** BEGIN Stored rows **
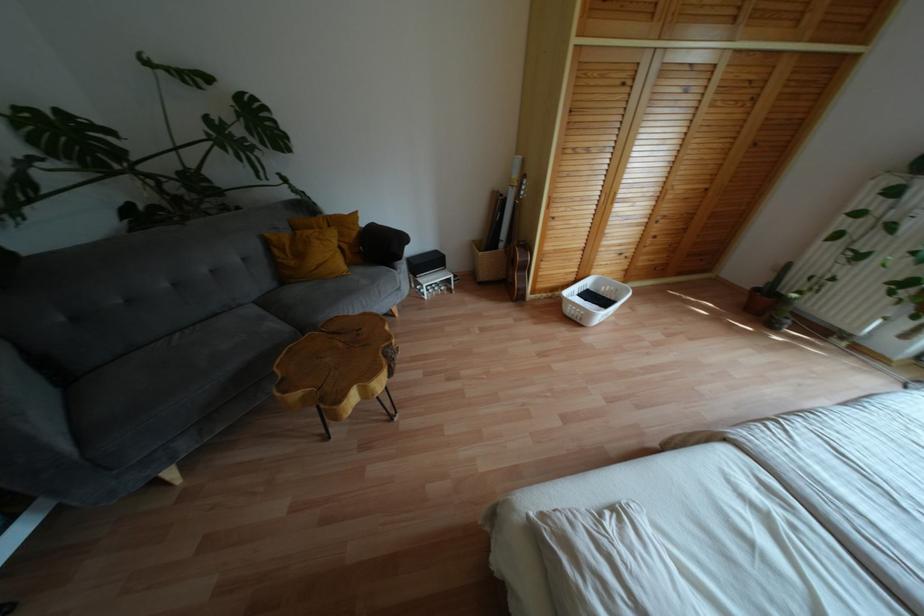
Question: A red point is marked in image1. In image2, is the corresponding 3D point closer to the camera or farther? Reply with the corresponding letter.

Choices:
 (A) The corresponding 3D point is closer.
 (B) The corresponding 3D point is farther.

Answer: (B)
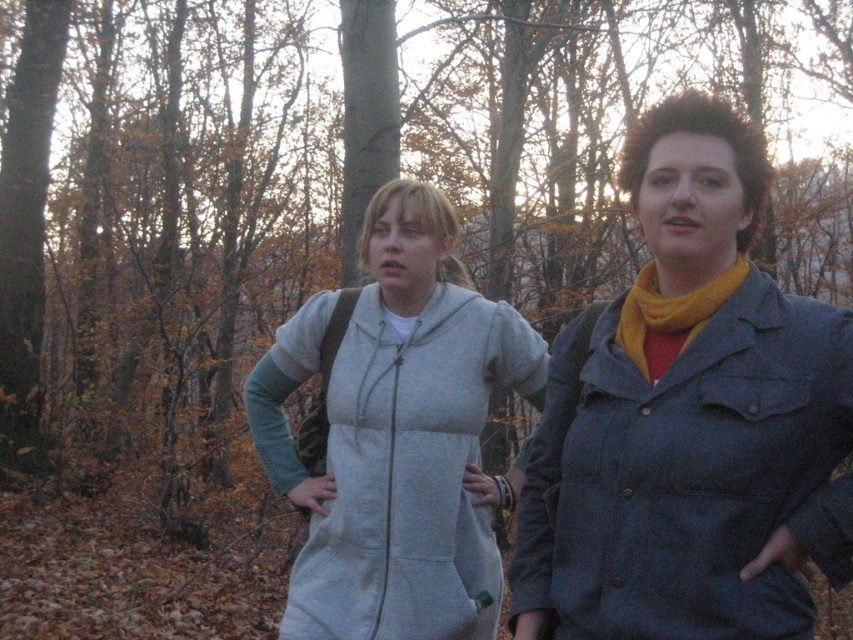
Can you confirm if denim jacket at right is thinner than yellow fuzzy scarf at right?

No, denim jacket at right is not thinner than yellow fuzzy scarf at right.

Between denim jacket at right and yellow fuzzy scarf at right, which one is positioned lower?

Positioned lower is denim jacket at right.

Describe the element at coordinates (689, 474) in the screenshot. I see `denim jacket at right` at that location.

Locate an element on the screen. denim jacket at right is located at coordinates (689, 474).

Is gray fleece hoodie at center taller than yellow fuzzy scarf at right?

Yes.

Who is positioned more to the left, gray fleece hoodie at center or yellow fuzzy scarf at right?

Positioned to the left is gray fleece hoodie at center.

Who is more distant from viewer, (399, 595) or (659, 308)?

Point (399, 595)

Where is `gray fleece hoodie at center`? The image size is (853, 640). gray fleece hoodie at center is located at coordinates (395, 435).

Who is positioned more to the right, denim jacket at right or gray fleece hoodie at center?

denim jacket at right

Does point (706, 602) lie in front of point (434, 196)?

Yes, it is.

Between point (738, 564) and point (428, 358), which one is positioned behind?

The point (428, 358) is more distant.

Identify the location of denim jacket at right. (689, 474).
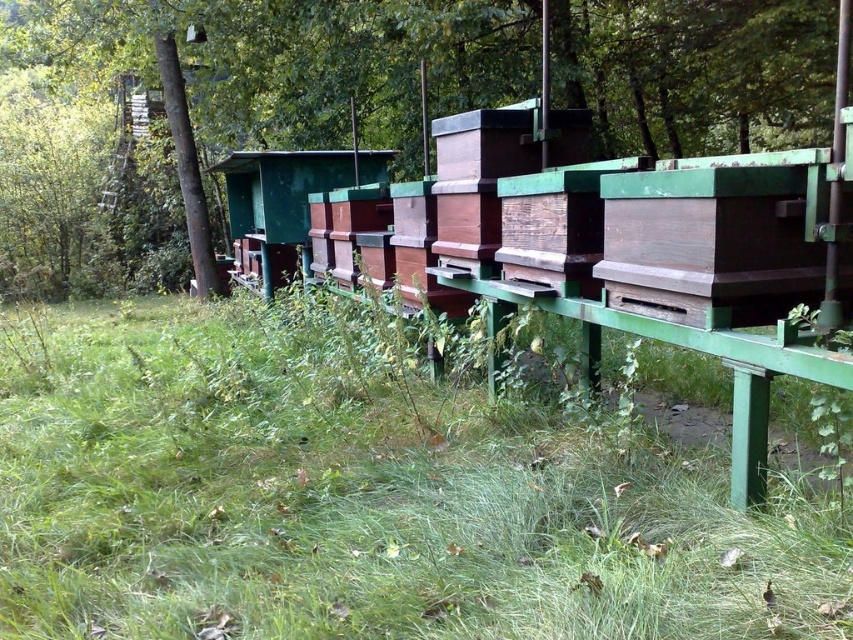
You are a beekeeper looking to place a new beehive. You need to choose between placing it on the green grass at lower center or under the green wood tree at center. Based on the space each area occupies, which location would allow the hive to have more room to grow?

The green wood tree at center occupies more space than the green grass at lower center, so placing the hive under the green wood tree at center would provide more room for growth.

You are standing in front of the beehives and want to reach a point that is exactly 1.72 meters away from you. Can you confirm if the point at coordinates point (366,579) is exactly that distance away?

Yes, the point (366,579) is exactly 1.72 meters away from the viewer, so it meets the requirement.

You are a beekeeper standing in front of the beehives. You notice the green grass at lower center and the green wood tree at center. Which object is closer to you?

The green grass at lower center is closer to you because it is in front of the green wood tree at center.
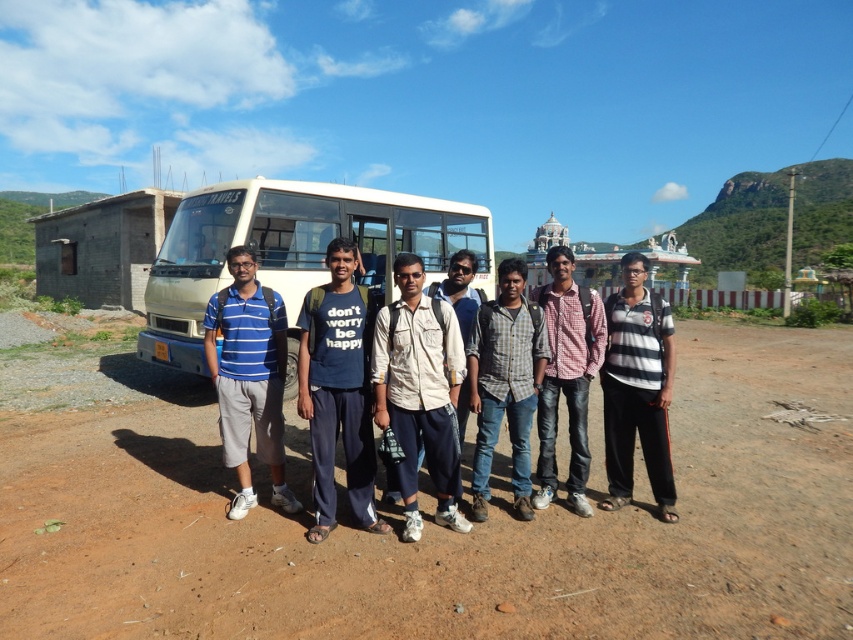
You are a photographer trying to focus on the checkered fabric shirt at center and the checkered shirt at center. Which one is positioned lower in the image?

The checkered fabric shirt at center is positioned lower than the checkered shirt at center.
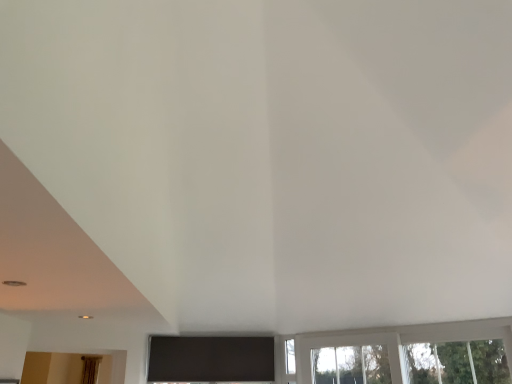
This screenshot has height=384, width=512. What are the coordinates of `transparent glass window at lower right` in the screenshot? It's located at (408, 354).

What do you see at coordinates (408, 354) in the screenshot?
I see `transparent glass window at lower right` at bounding box center [408, 354].

I want to click on brown fabric curtain at lower left, so click(90, 369).

Describe the element at coordinates (90, 369) in the screenshot. This screenshot has width=512, height=384. I see `brown fabric curtain at lower left` at that location.

Locate an element on the screen. transparent glass window at lower right is located at coordinates (408, 354).

Would you say brown fabric curtain at lower left is to the left or to the right of transparent glass window at lower right in the picture?

brown fabric curtain at lower left is to the left of transparent glass window at lower right.

Relative to transparent glass window at lower right, is brown fabric curtain at lower left in front or behind?

brown fabric curtain at lower left is positioned farther from the viewer than transparent glass window at lower right.

Is point (96, 366) farther from camera compared to point (345, 353)?

That is False.

From the image's perspective, is brown fabric curtain at lower left located above or below transparent glass window at lower right?

brown fabric curtain at lower left is situated lower than transparent glass window at lower right in the image.

From a real-world perspective, who is located higher, brown fabric curtain at lower left or transparent glass window at lower right?

transparent glass window at lower right.

Between brown fabric curtain at lower left and transparent glass window at lower right, which one has larger width?

brown fabric curtain at lower left is wider.

Can you confirm if brown fabric curtain at lower left is taller than transparent glass window at lower right?

Yes.

Who is smaller, brown fabric curtain at lower left or transparent glass window at lower right?

brown fabric curtain at lower left is smaller.

Is brown fabric curtain at lower left situated inside transparent glass window at lower right or outside?

brown fabric curtain at lower left exists outside the volume of transparent glass window at lower right.

Is brown fabric curtain at lower left in contact with transparent glass window at lower right?

No, brown fabric curtain at lower left is not beside transparent glass window at lower right.

Is brown fabric curtain at lower left facing away from transparent glass window at lower right?

brown fabric curtain at lower left is not turned away from transparent glass window at lower right.

The width and height of the screenshot is (512, 384). Identify the location of curtain on the left of transparent glass window at lower right. (90, 369).

Considering the relative positions of transparent glass window at lower right and brown fabric curtain at lower left in the image provided, is transparent glass window at lower right to the left or to the right of brown fabric curtain at lower left?

Based on their positions, transparent glass window at lower right is located to the right of brown fabric curtain at lower left.

Which is behind, transparent glass window at lower right or brown fabric curtain at lower left?

brown fabric curtain at lower left.

Is point (492, 337) less distant than point (96, 377)?

Yes, point (492, 337) is in front of point (96, 377).

From the image's perspective, does transparent glass window at lower right appear lower than brown fabric curtain at lower left?

No, from the image's perspective, transparent glass window at lower right is not beneath brown fabric curtain at lower left.

From a real-world perspective, is transparent glass window at lower right below brown fabric curtain at lower left?

Actually, transparent glass window at lower right is physically above brown fabric curtain at lower left in the real world.

Does transparent glass window at lower right have a greater width compared to brown fabric curtain at lower left?

In fact, transparent glass window at lower right might be narrower than brown fabric curtain at lower left.

In the scene shown: Which of these two, transparent glass window at lower right or brown fabric curtain at lower left, stands taller?

brown fabric curtain at lower left is taller.

Considering the sizes of objects transparent glass window at lower right and brown fabric curtain at lower left in the image provided, who is bigger, transparent glass window at lower right or brown fabric curtain at lower left?

transparent glass window at lower right.

Is brown fabric curtain at lower left completely or partially inside transparent glass window at lower right?

No, brown fabric curtain at lower left is not inside transparent glass window at lower right.

Are transparent glass window at lower right and brown fabric curtain at lower left making contact?

No.

Is transparent glass window at lower right positioned with its back to brown fabric curtain at lower left?

That's not correct — transparent glass window at lower right is not looking away from brown fabric curtain at lower left.

Identify the location of window positioned vertically above the brown fabric curtain at lower left (from a real-world perspective). (408, 354).

Where is `window that appears on the right of brown fabric curtain at lower left`? window that appears on the right of brown fabric curtain at lower left is located at coordinates (408, 354).

Locate an element on the screen. window lying in front of the brown fabric curtain at lower left is located at coordinates (408, 354).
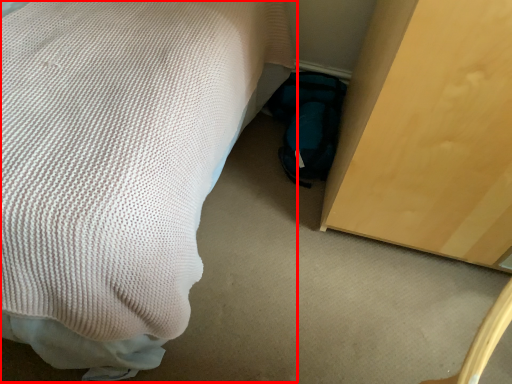
Question: From the image's perspective, what is the correct spatial positioning of bed (annotated by the red box) in reference to bag?

Choices:
 (A) below
 (B) above

Answer: (B)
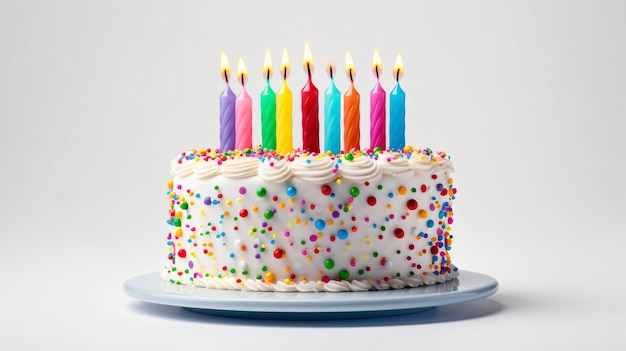
Find the location of `lit birthday candles side by side on a cake`. lit birthday candles side by side on a cake is located at coordinates 227,119, 242,120, 269,120, 282,123, 309,113, 336,116, 351,117, 377,114, 398,116.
** END Stored rows **
To do: Rewrite all the records above with every occurrence of "yellow fuzzy scarf" replaced by "yellow knit scarf" and everything else unchanged. Omit the pictures from your answer.

Final answer:
Question: A red point is marked in image1. In image2, is the corresponding 3D point closer to the camera or farther? Reply with the corresponding letter.

Choices:
 (A) The corresponding 3D point is closer.
 (B) The corresponding 3D point is farther.

Answer: (B)
Can you confirm if denim jacket at right is thinner than yellow knit scarf at right?

No, denim jacket at right is not thinner than yellow knit scarf at right.

Between denim jacket at right and yellow knit scarf at right, which one is positioned lower?

Positioned lower is denim jacket at right.

Describe the element at coordinates (689, 474) in the screenshot. I see `denim jacket at right` at that location.

Locate an element on the screen. denim jacket at right is located at coordinates (689, 474).

Is gray fleece hoodie at center taller than yellow knit scarf at right?

Yes.

Who is positioned more to the left, gray fleece hoodie at center or yellow knit scarf at right?

Positioned to the left is gray fleece hoodie at center.

Who is more distant from viewer, (399, 595) or (659, 308)?

Point (399, 595)

Where is `gray fleece hoodie at center`? The image size is (853, 640). gray fleece hoodie at center is located at coordinates (395, 435).

Who is positioned more to the right, denim jacket at right or gray fleece hoodie at center?

denim jacket at right

Does point (706, 602) lie in front of point (434, 196)?

Yes, it is.

Between point (738, 564) and point (428, 358), which one is positioned behind?

The point (428, 358) is more distant.

Identify the location of denim jacket at right. (689, 474).
You are a beekeeper looking to place a new beehive. You need to choose between placing it on the green grass at lower center or under the green wood tree at center. Based on the space each area occupies, which location would allow the hive to have more room to grow?

The green wood tree at center occupies more space than the green grass at lower center, so placing the hive under the green wood tree at center would provide more room for growth.

You are standing in front of the beehives and want to reach a point that is exactly 1.72 meters away from you. Can you confirm if the point at coordinates point (366,579) is exactly that distance away?

Yes, the point (366,579) is exactly 1.72 meters away from the viewer, so it meets the requirement.

You are a beekeeper standing in front of the beehives. You notice the green grass at lower center and the green wood tree at center. Which object is closer to you?

The green grass at lower center is closer to you because it is in front of the green wood tree at center.
You are a photographer trying to focus on the checkered fabric shirt at center and the checkered shirt at center. Which one is positioned lower in the image?

The checkered fabric shirt at center is positioned lower than the checkered shirt at center.
This screenshot has height=384, width=512. What are the coordinates of `transparent glass window at lower right` in the screenshot? It's located at (408, 354).

What do you see at coordinates (408, 354) in the screenshot?
I see `transparent glass window at lower right` at bounding box center [408, 354].

I want to click on brown fabric curtain at lower left, so click(90, 369).

Describe the element at coordinates (90, 369) in the screenshot. This screenshot has width=512, height=384. I see `brown fabric curtain at lower left` at that location.

Locate an element on the screen. transparent glass window at lower right is located at coordinates (408, 354).

Would you say brown fabric curtain at lower left is to the left or to the right of transparent glass window at lower right in the picture?

brown fabric curtain at lower left is to the left of transparent glass window at lower right.

Relative to transparent glass window at lower right, is brown fabric curtain at lower left in front or behind?

brown fabric curtain at lower left is positioned farther from the viewer than transparent glass window at lower right.

Is point (96, 366) farther from camera compared to point (345, 353)?

That is False.

From the image's perspective, is brown fabric curtain at lower left located above or below transparent glass window at lower right?

brown fabric curtain at lower left is situated lower than transparent glass window at lower right in the image.

From a real-world perspective, who is located higher, brown fabric curtain at lower left or transparent glass window at lower right?

transparent glass window at lower right.

Between brown fabric curtain at lower left and transparent glass window at lower right, which one has larger width?

brown fabric curtain at lower left is wider.

Can you confirm if brown fabric curtain at lower left is taller than transparent glass window at lower right?

Yes.

Who is smaller, brown fabric curtain at lower left or transparent glass window at lower right?

brown fabric curtain at lower left is smaller.

Is brown fabric curtain at lower left situated inside transparent glass window at lower right or outside?

brown fabric curtain at lower left exists outside the volume of transparent glass window at lower right.

Is brown fabric curtain at lower left in contact with transparent glass window at lower right?

No, brown fabric curtain at lower left is not beside transparent glass window at lower right.

Is brown fabric curtain at lower left facing away from transparent glass window at lower right?

brown fabric curtain at lower left is not turned away from transparent glass window at lower right.

The width and height of the screenshot is (512, 384). Identify the location of curtain on the left of transparent glass window at lower right. (90, 369).

Considering the relative positions of transparent glass window at lower right and brown fabric curtain at lower left in the image provided, is transparent glass window at lower right to the left or to the right of brown fabric curtain at lower left?

Based on their positions, transparent glass window at lower right is located to the right of brown fabric curtain at lower left.

Which is behind, transparent glass window at lower right or brown fabric curtain at lower left?

brown fabric curtain at lower left.

Is point (492, 337) less distant than point (96, 377)?

Yes, point (492, 337) is in front of point (96, 377).

From the image's perspective, does transparent glass window at lower right appear lower than brown fabric curtain at lower left?

No, from the image's perspective, transparent glass window at lower right is not beneath brown fabric curtain at lower left.

From a real-world perspective, is transparent glass window at lower right below brown fabric curtain at lower left?

Actually, transparent glass window at lower right is physically above brown fabric curtain at lower left in the real world.

Does transparent glass window at lower right have a greater width compared to brown fabric curtain at lower left?

In fact, transparent glass window at lower right might be narrower than brown fabric curtain at lower left.

In the scene shown: Which of these two, transparent glass window at lower right or brown fabric curtain at lower left, stands taller?

brown fabric curtain at lower left is taller.

Considering the sizes of objects transparent glass window at lower right and brown fabric curtain at lower left in the image provided, who is bigger, transparent glass window at lower right or brown fabric curtain at lower left?

transparent glass window at lower right.

Is brown fabric curtain at lower left completely or partially inside transparent glass window at lower right?

No, brown fabric curtain at lower left is not inside transparent glass window at lower right.

Are transparent glass window at lower right and brown fabric curtain at lower left making contact?

No.

Is transparent glass window at lower right positioned with its back to brown fabric curtain at lower left?

That's not correct — transparent glass window at lower right is not looking away from brown fabric curtain at lower left.

Identify the location of window positioned vertically above the brown fabric curtain at lower left (from a real-world perspective). (408, 354).

Where is `window that appears on the right of brown fabric curtain at lower left`? window that appears on the right of brown fabric curtain at lower left is located at coordinates (408, 354).

Locate an element on the screen. window lying in front of the brown fabric curtain at lower left is located at coordinates (408, 354).
Question: From the image's perspective, what is the correct spatial positioning of bed (annotated by the red box) in reference to bag?

Choices:
 (A) below
 (B) above

Answer: (B)
Find the location of `lit birthday candles side by side on a cake`. lit birthday candles side by side on a cake is located at coordinates 227,119, 242,120, 269,120, 282,123, 309,113, 336,116, 351,117, 377,114, 398,116.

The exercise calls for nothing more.